→ DATASET EXCERPTS:

* * *

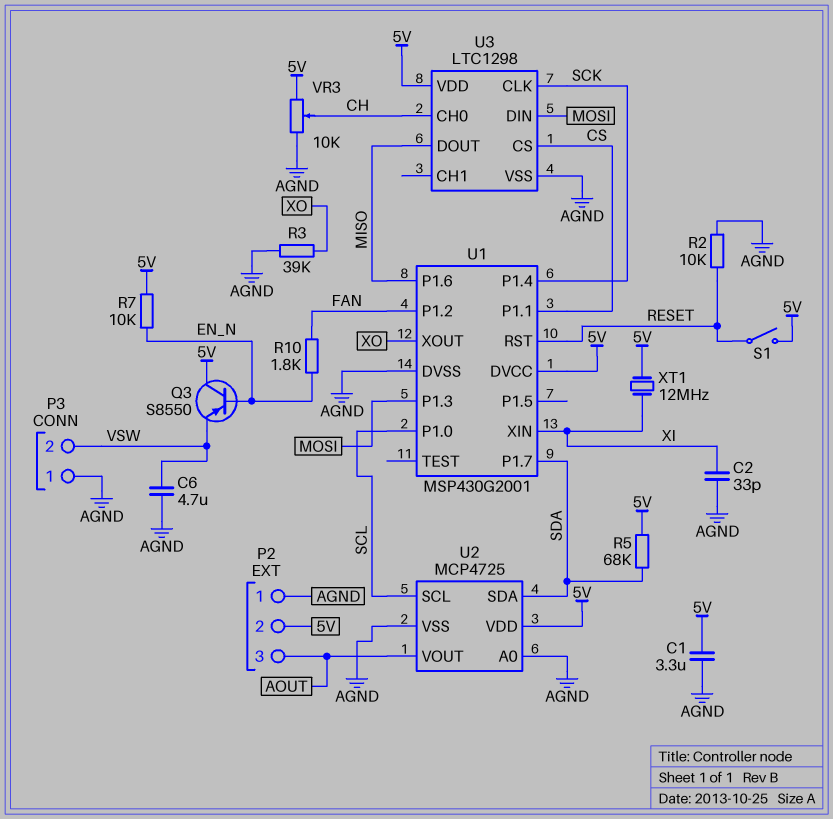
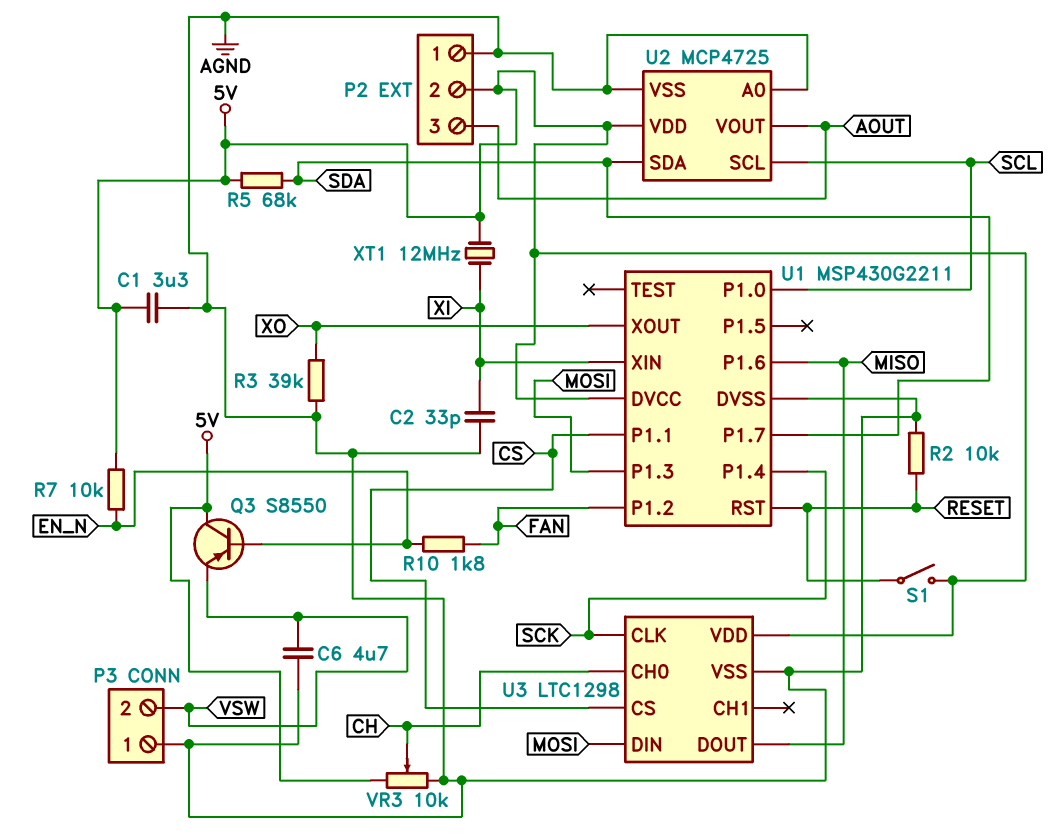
U1: MSP430G2001 -> MSP430G2211

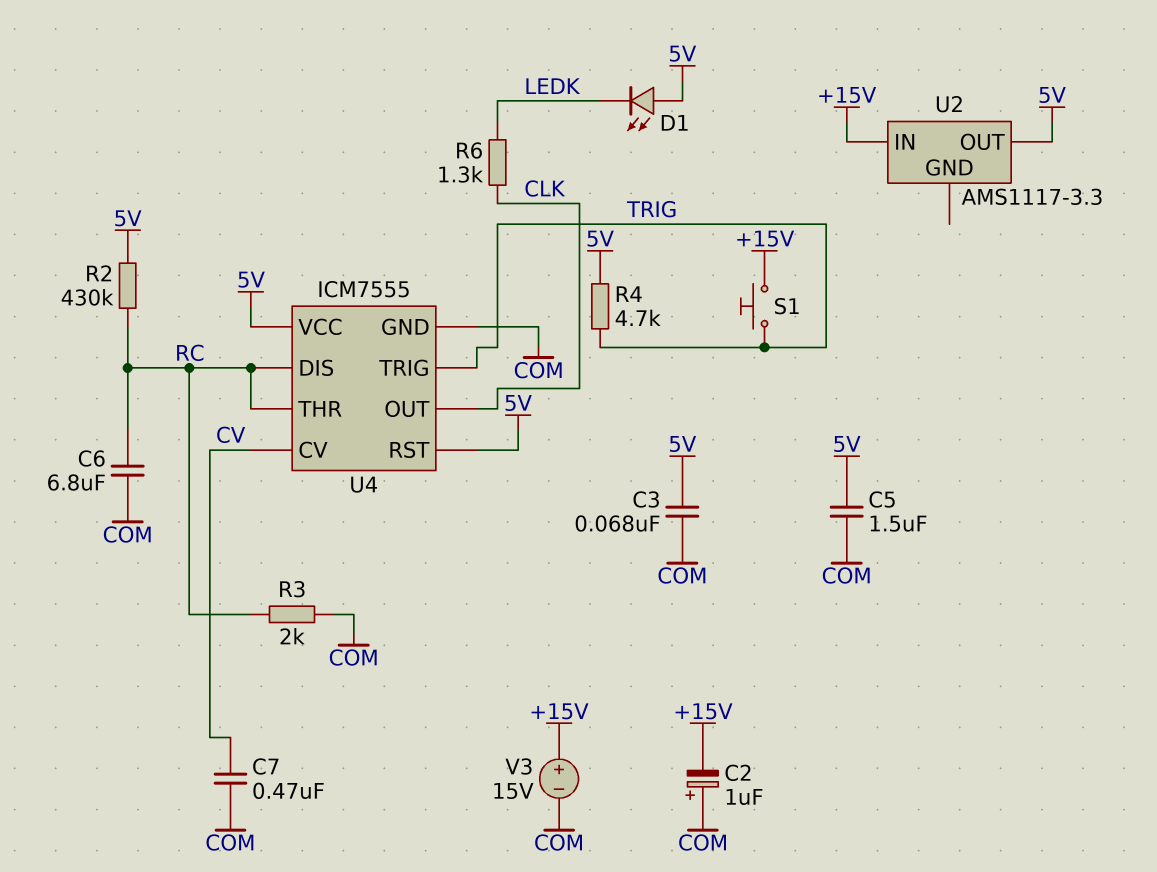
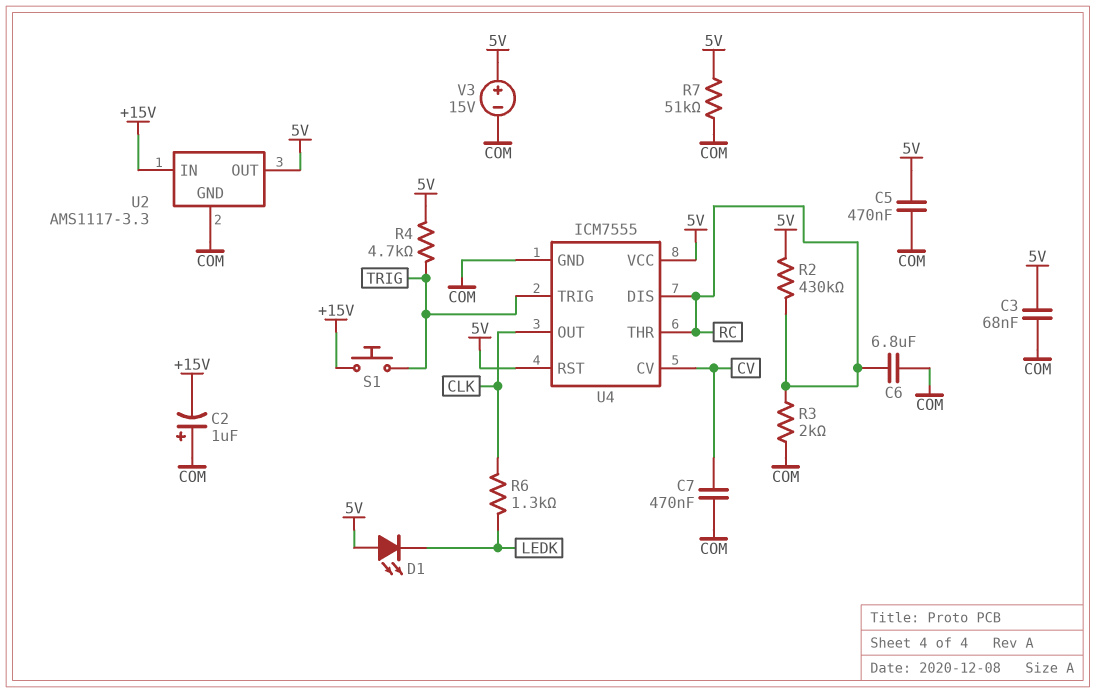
C5: 1.5uF (5V, COM) -> 470nF (5V, COM)
R7: none -> 51k (5V, COM)
U2 pin GND: none -> COM
V3: 15V (plus +15V, minus COM) -> 15V (plus 5V, minus COM)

* * *

→ EXERCISE REQUIREMENTS: Output the listing above exactly, but leave its pictures behind.

→ ANSWER BOX:
U1: MSP430G2001 -> MSP430G2211

C5: 1.5uF (5V, COM) -> 470nF (5V, COM)
R7: none -> 51k (5V, COM)
U2 pin GND: none -> COM
V3: 15V (plus +15V, minus COM) -> 15V (plus 5V, minus COM)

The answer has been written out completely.